About this exercise: Pick every line with "square" from the material below.

[Dataset entries]

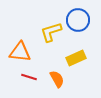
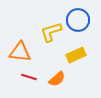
yellow rectangle: moved 3 px up
orange semicircle: rotated 78 degrees clockwise
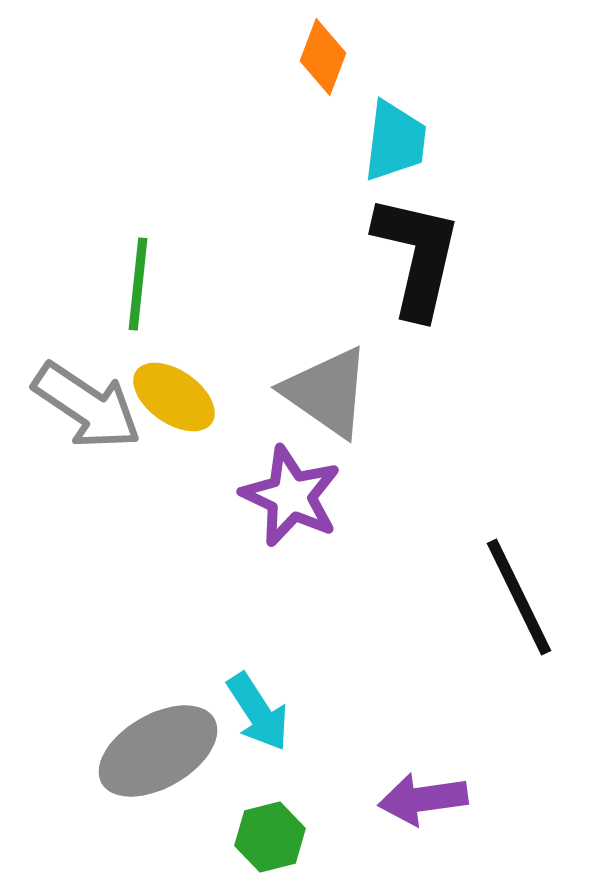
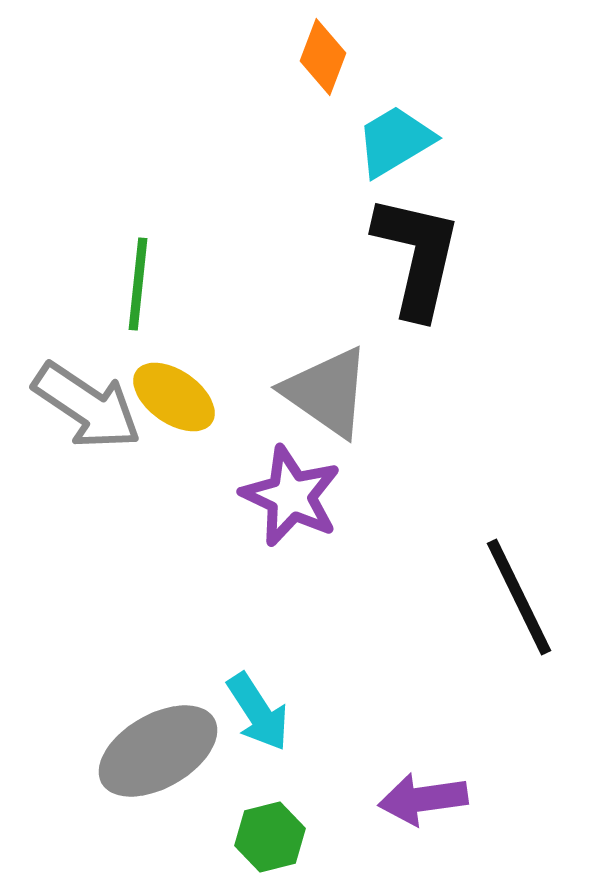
cyan trapezoid: rotated 128 degrees counterclockwise
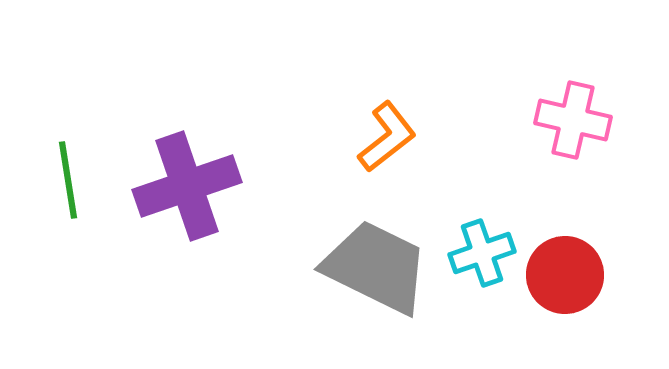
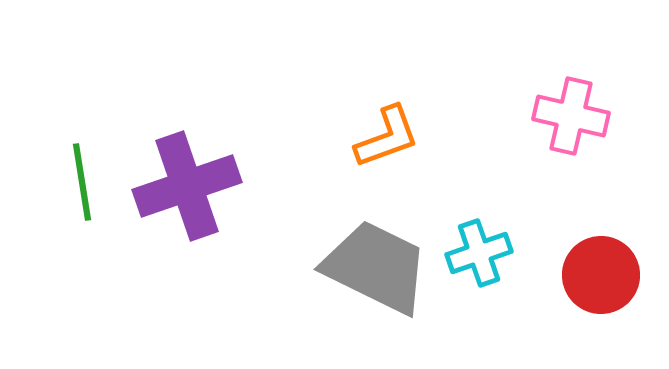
pink cross: moved 2 px left, 4 px up
orange L-shape: rotated 18 degrees clockwise
green line: moved 14 px right, 2 px down
cyan cross: moved 3 px left
red circle: moved 36 px right
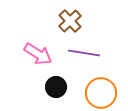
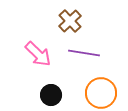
pink arrow: rotated 12 degrees clockwise
black circle: moved 5 px left, 8 px down
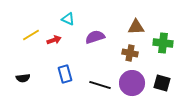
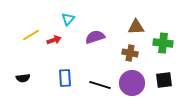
cyan triangle: rotated 48 degrees clockwise
blue rectangle: moved 4 px down; rotated 12 degrees clockwise
black square: moved 2 px right, 3 px up; rotated 24 degrees counterclockwise
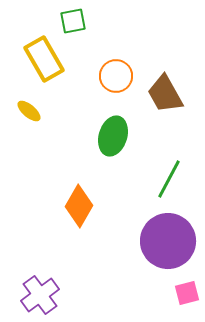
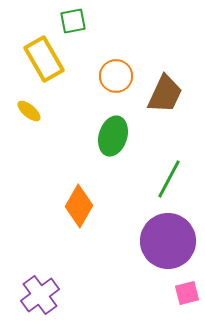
brown trapezoid: rotated 126 degrees counterclockwise
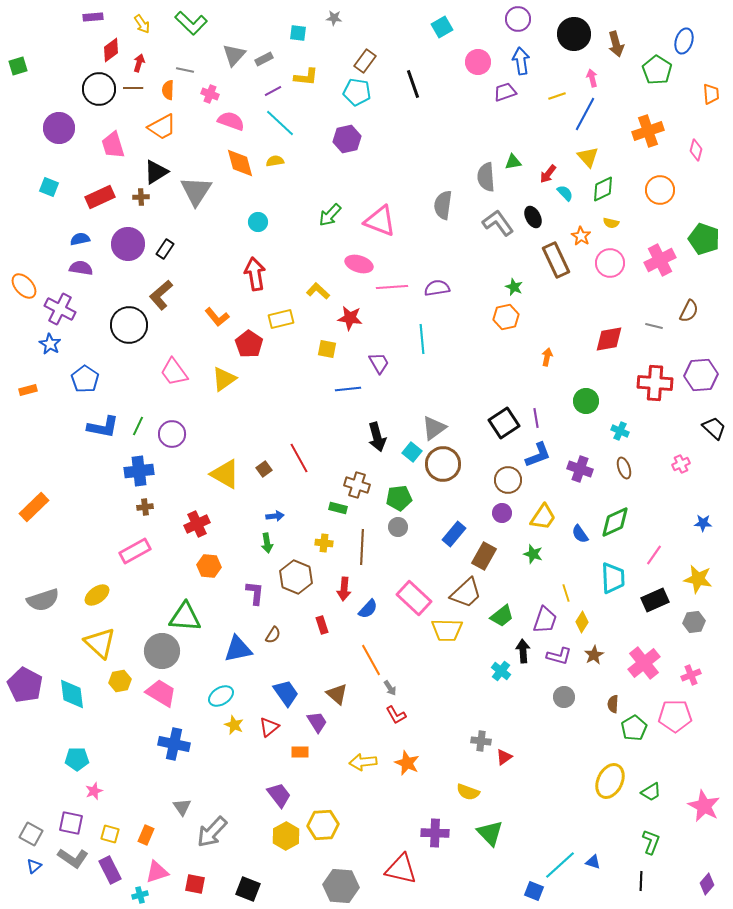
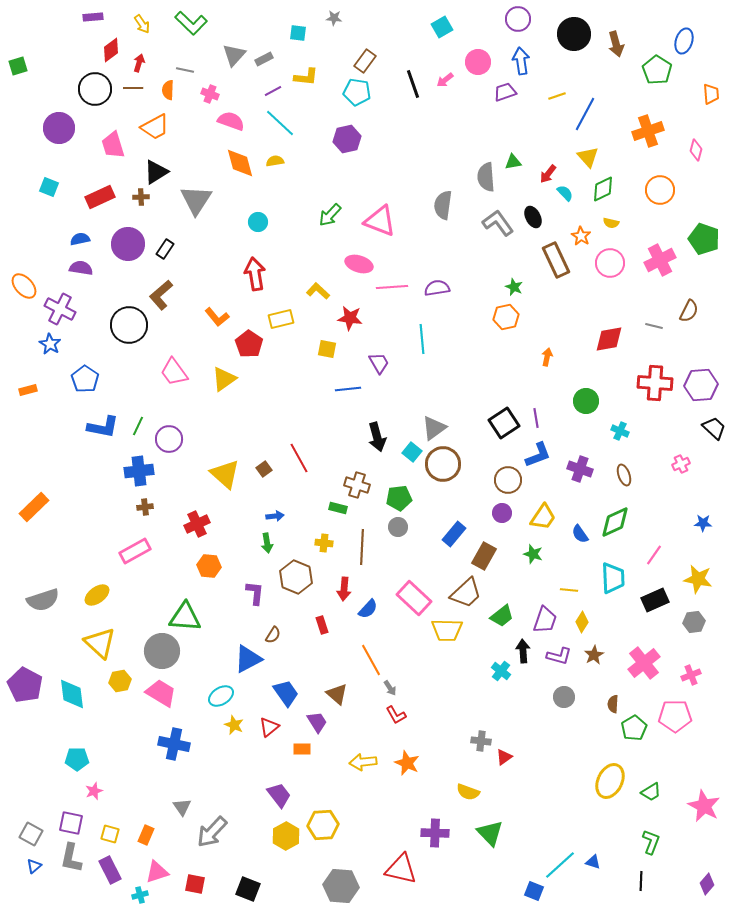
pink arrow at (592, 78): moved 147 px left, 2 px down; rotated 114 degrees counterclockwise
black circle at (99, 89): moved 4 px left
orange trapezoid at (162, 127): moved 7 px left
gray triangle at (196, 191): moved 9 px down
purple hexagon at (701, 375): moved 10 px down
purple circle at (172, 434): moved 3 px left, 5 px down
brown ellipse at (624, 468): moved 7 px down
yellow triangle at (225, 474): rotated 12 degrees clockwise
yellow line at (566, 593): moved 3 px right, 3 px up; rotated 66 degrees counterclockwise
blue triangle at (238, 649): moved 10 px right, 10 px down; rotated 16 degrees counterclockwise
orange rectangle at (300, 752): moved 2 px right, 3 px up
gray L-shape at (73, 858): moved 2 px left; rotated 68 degrees clockwise
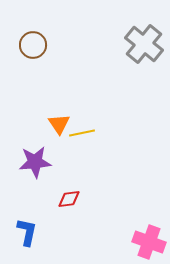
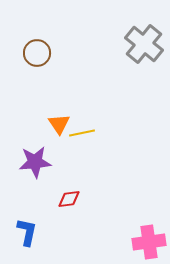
brown circle: moved 4 px right, 8 px down
pink cross: rotated 28 degrees counterclockwise
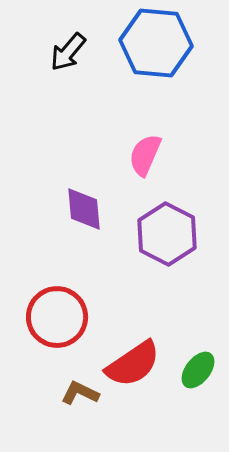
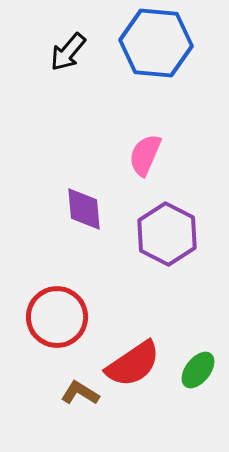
brown L-shape: rotated 6 degrees clockwise
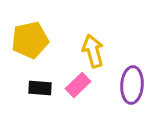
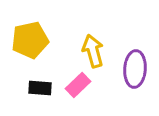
purple ellipse: moved 3 px right, 16 px up
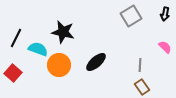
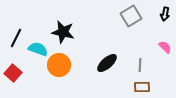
black ellipse: moved 11 px right, 1 px down
brown rectangle: rotated 56 degrees counterclockwise
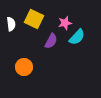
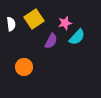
yellow square: rotated 30 degrees clockwise
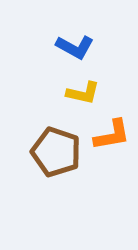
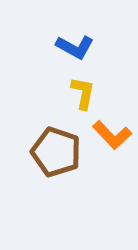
yellow L-shape: rotated 92 degrees counterclockwise
orange L-shape: rotated 57 degrees clockwise
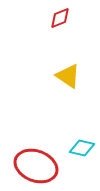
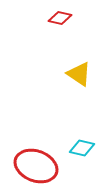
red diamond: rotated 35 degrees clockwise
yellow triangle: moved 11 px right, 2 px up
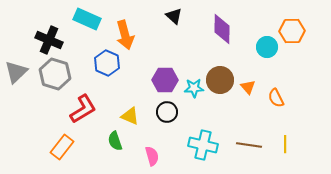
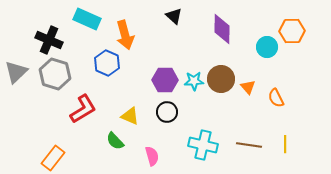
brown circle: moved 1 px right, 1 px up
cyan star: moved 7 px up
green semicircle: rotated 24 degrees counterclockwise
orange rectangle: moved 9 px left, 11 px down
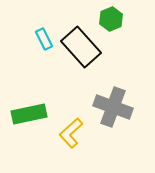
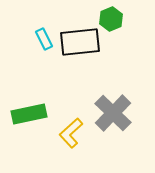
black rectangle: moved 1 px left, 5 px up; rotated 54 degrees counterclockwise
gray cross: moved 6 px down; rotated 24 degrees clockwise
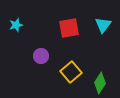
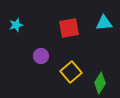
cyan triangle: moved 1 px right, 2 px up; rotated 48 degrees clockwise
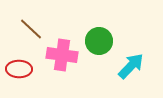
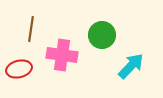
brown line: rotated 55 degrees clockwise
green circle: moved 3 px right, 6 px up
red ellipse: rotated 15 degrees counterclockwise
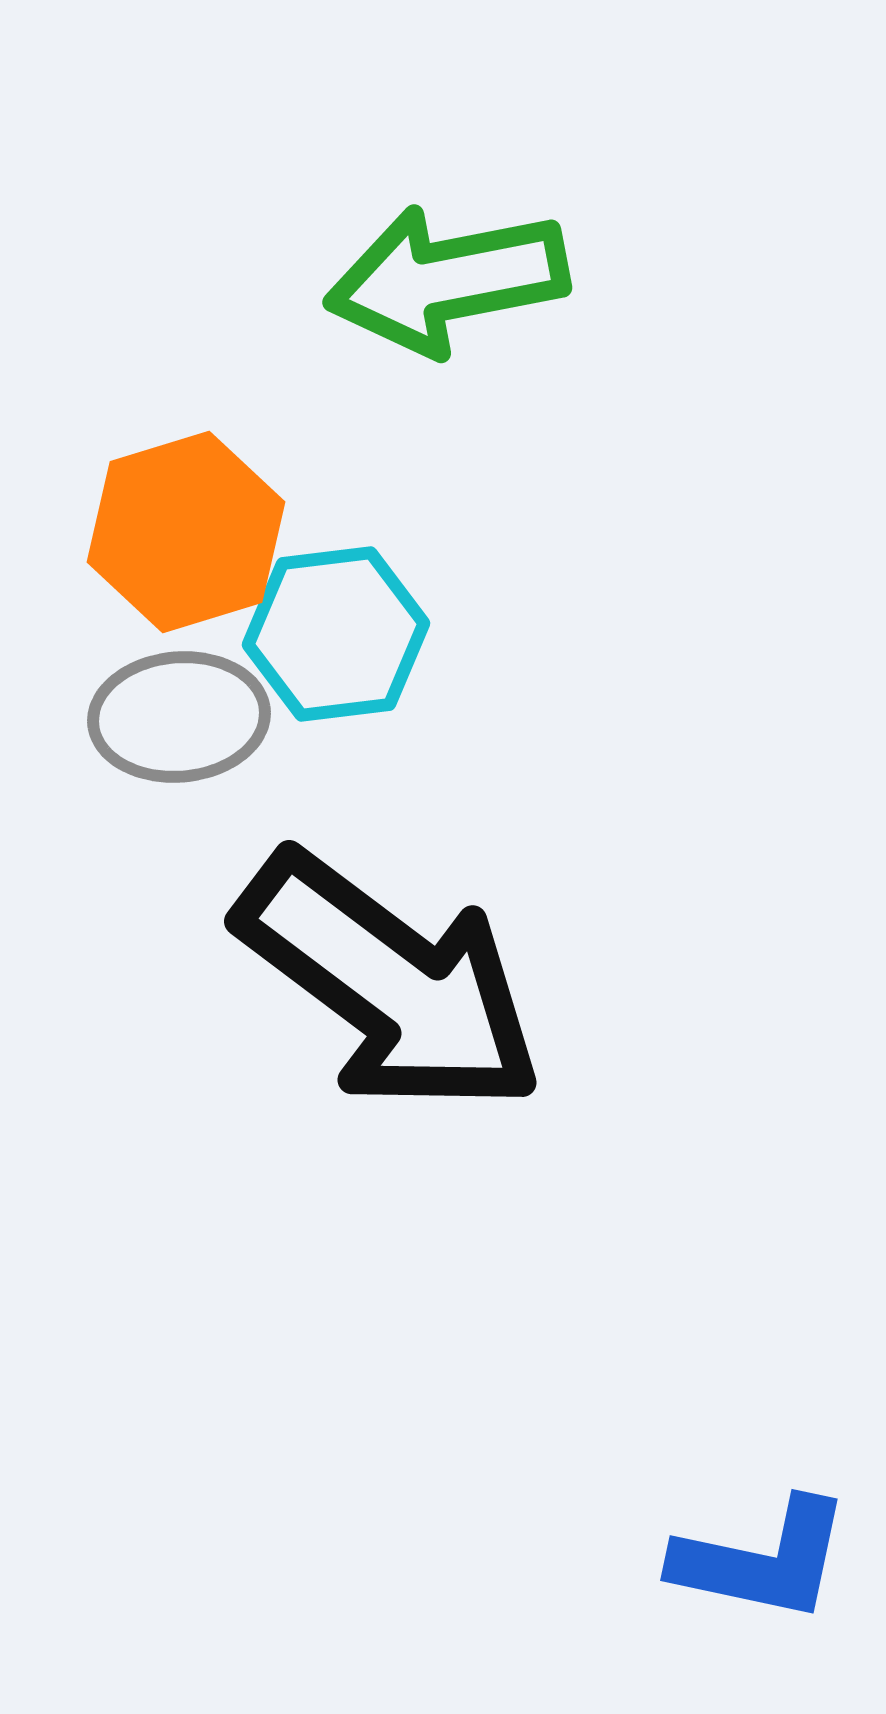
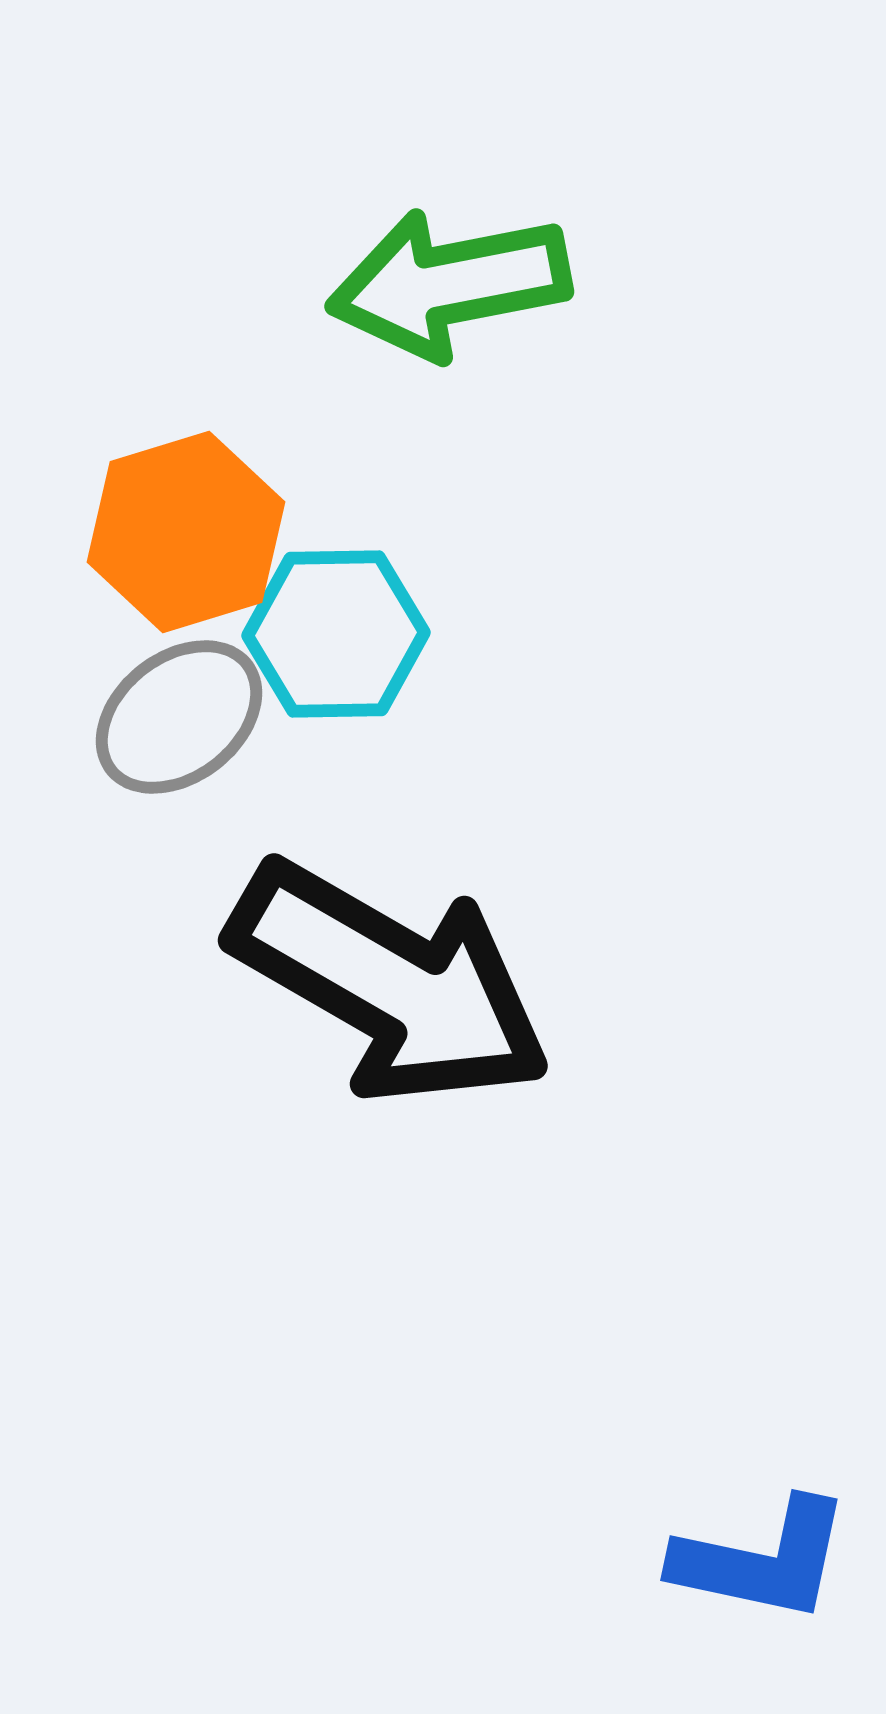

[/Dataset entries]

Task solution:
black square: moved 2 px right, 3 px up; rotated 24 degrees counterclockwise
yellow square: rotated 30 degrees clockwise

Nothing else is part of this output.